Data for review.
========

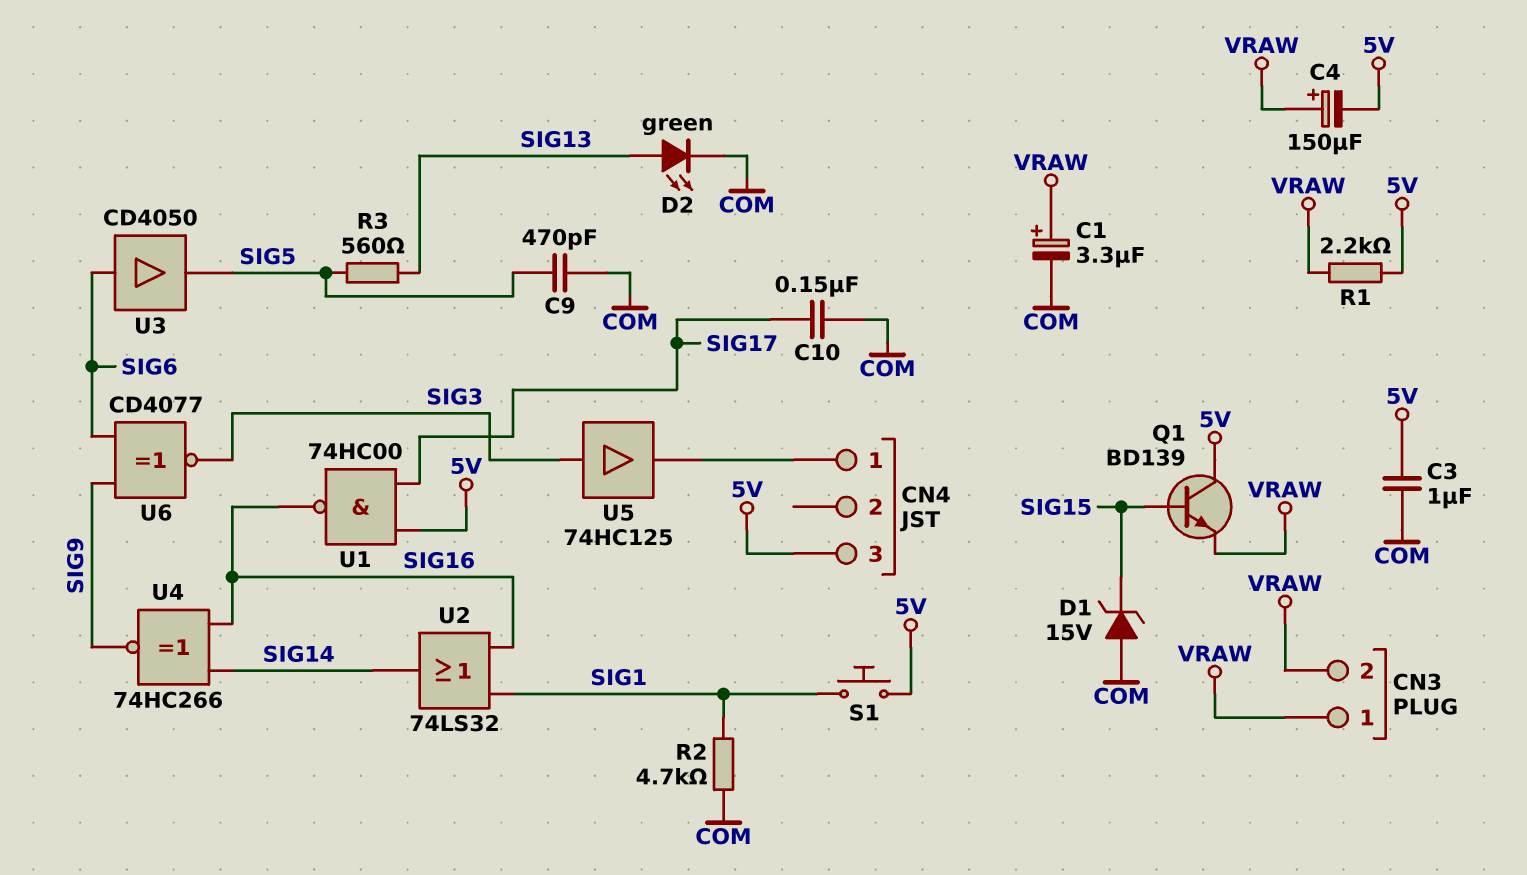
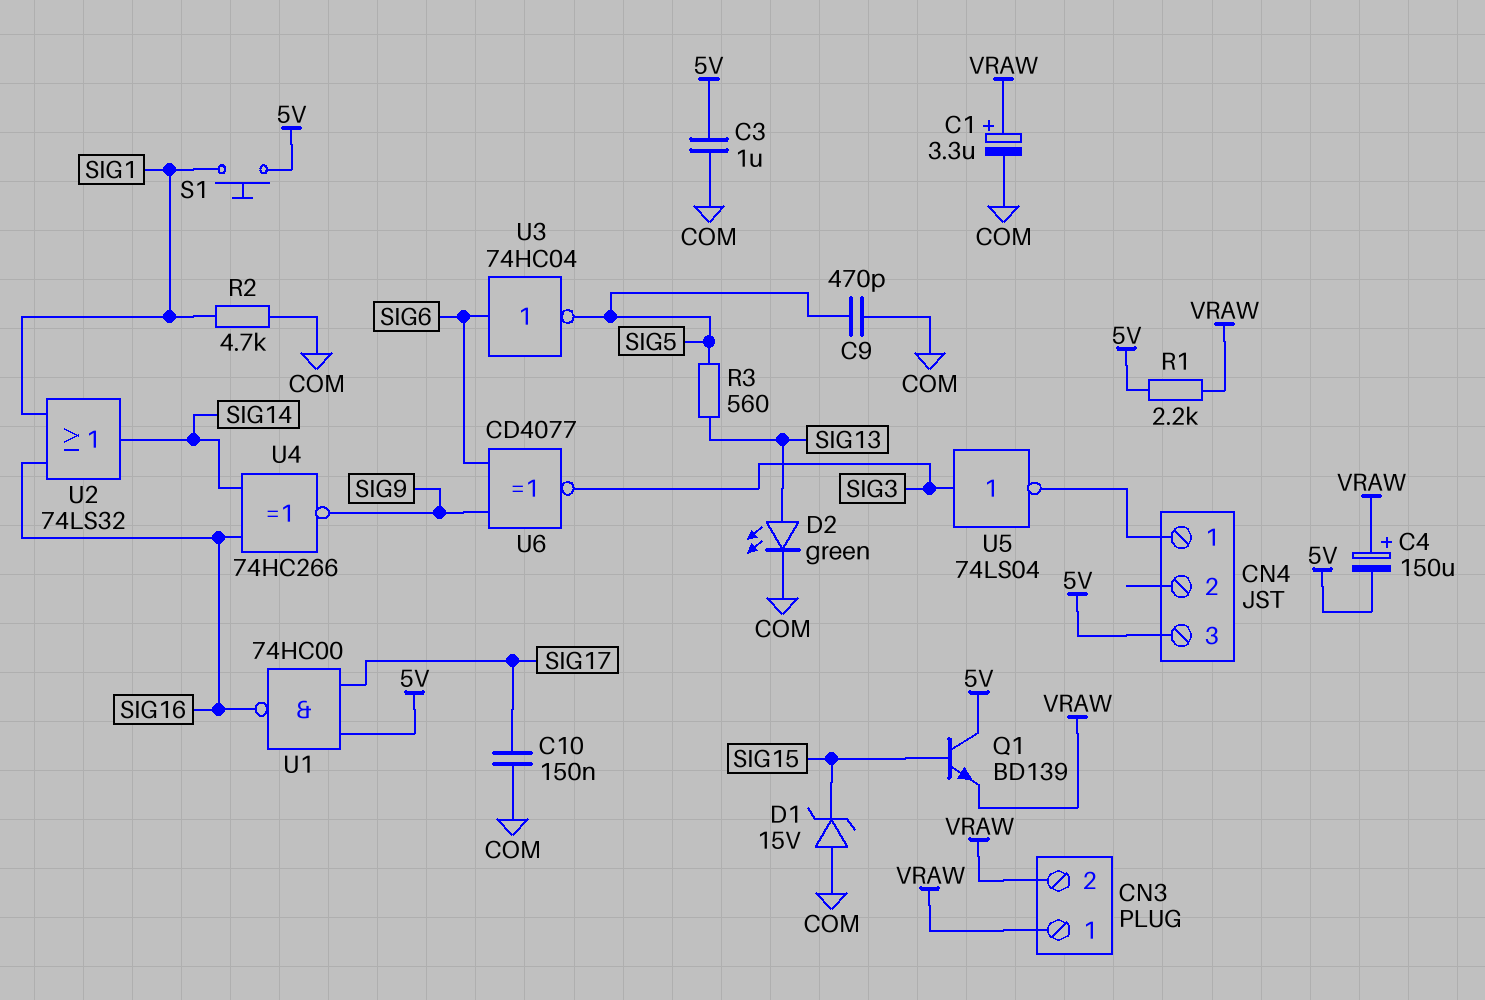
U3: buffer CD4050 (in SIG6, out SIG5) -> NOT 74HC04 (in SIG6, out SIG5)
U5: buffer 74HC125 (in SIG3, out CN4/1) -> NOT 74LS04 (in SIG3, out CN4/1)

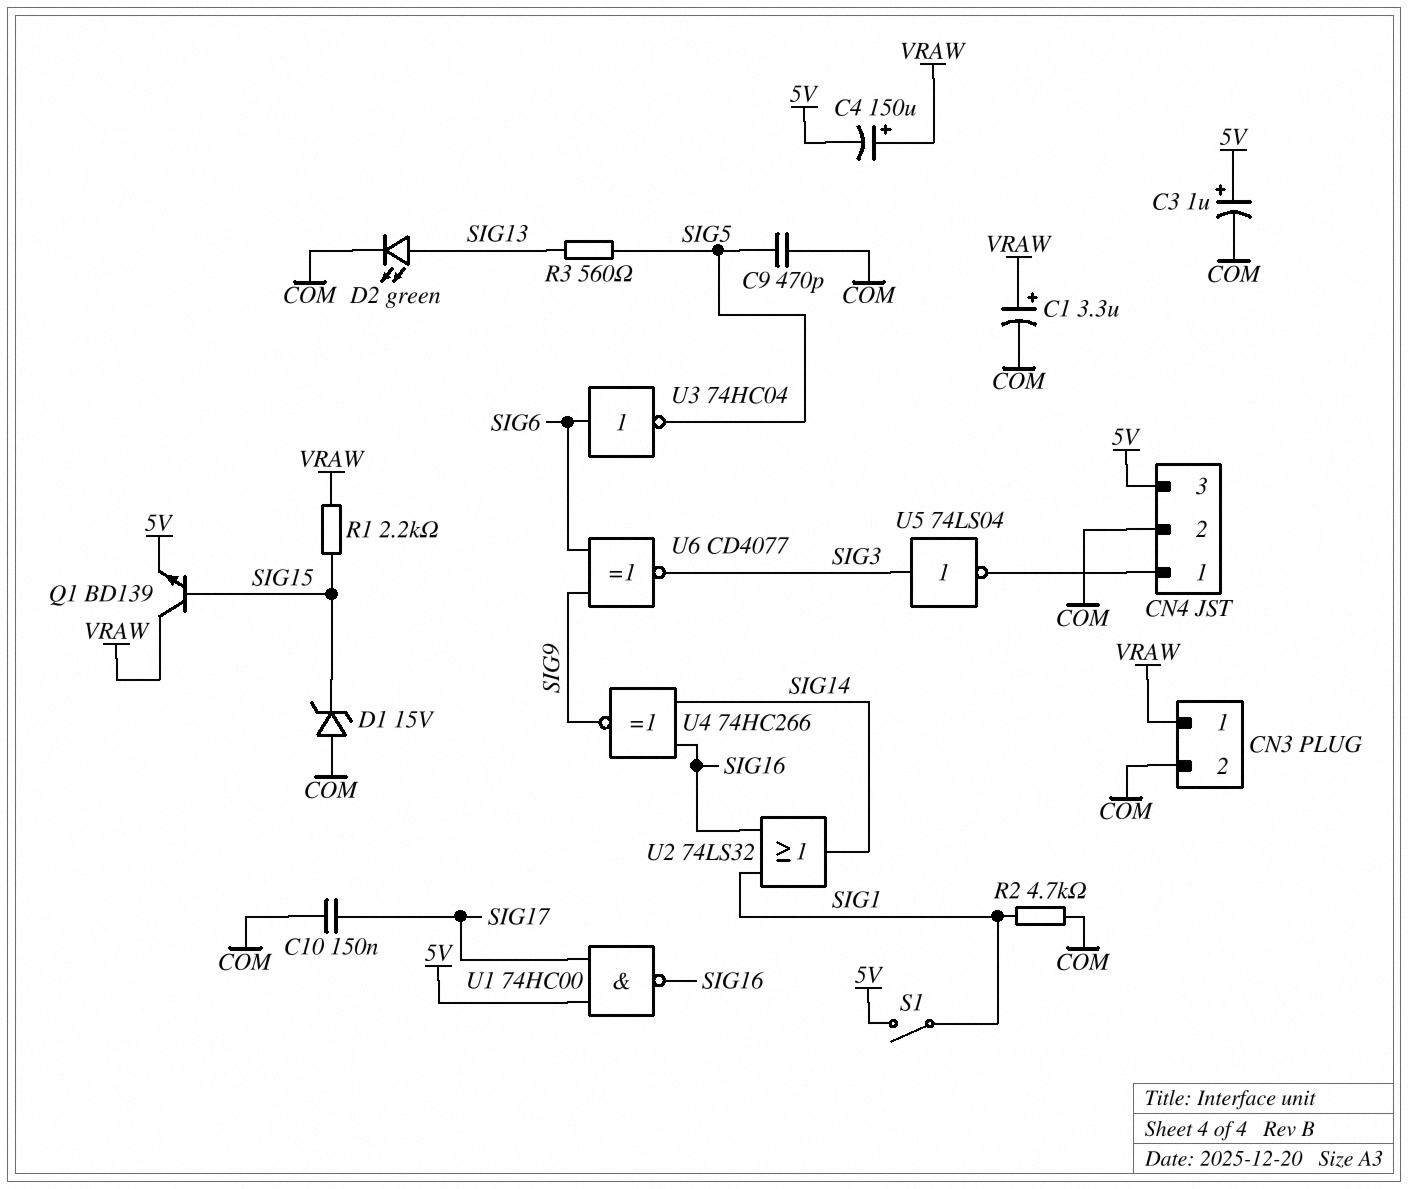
C3: 1uF (5V, COM) -> 1uF (plus 5V, minus COM)
CN3 pin 2: VRAW -> COM
CN4 pin 2: none -> COM
Q1: NPN BD139 (B SIG15, C 5V, E VRAW) -> NPN BD139 (B SIG15, C VRAW, E 5V)
R1: 2.2k (5V, VRAW) -> 2.2k (SIG15, VRAW)
S1: button (5V, SIG1) -> switch (5V, SIG1)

========

Exercise goal.
From the entries above, pull out each line that includes "VRAW".

Completed task.
CN3 pin 2: VRAW -> COM
Q1: NPN BD139 (B SIG15, C 5V, E VRAW) -> NPN BD139 (B SIG15, C VRAW, E 5V)
R1: 2.2k (5V, VRAW) -> 2.2k (SIG15, VRAW)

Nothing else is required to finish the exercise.